(Collection entries)
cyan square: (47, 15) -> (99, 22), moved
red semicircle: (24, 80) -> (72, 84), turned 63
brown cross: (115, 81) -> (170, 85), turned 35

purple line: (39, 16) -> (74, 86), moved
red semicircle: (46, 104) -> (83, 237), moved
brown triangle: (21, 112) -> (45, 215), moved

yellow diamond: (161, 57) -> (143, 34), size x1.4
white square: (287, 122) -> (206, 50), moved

# PROBLEM TO WORK ON
Select all lines with the word "moved" from the entries above.

# RESPONSE FOR THIS EXERCISE
cyan square: (47, 15) -> (99, 22), moved
purple line: (39, 16) -> (74, 86), moved
red semicircle: (46, 104) -> (83, 237), moved
brown triangle: (21, 112) -> (45, 215), moved
white square: (287, 122) -> (206, 50), moved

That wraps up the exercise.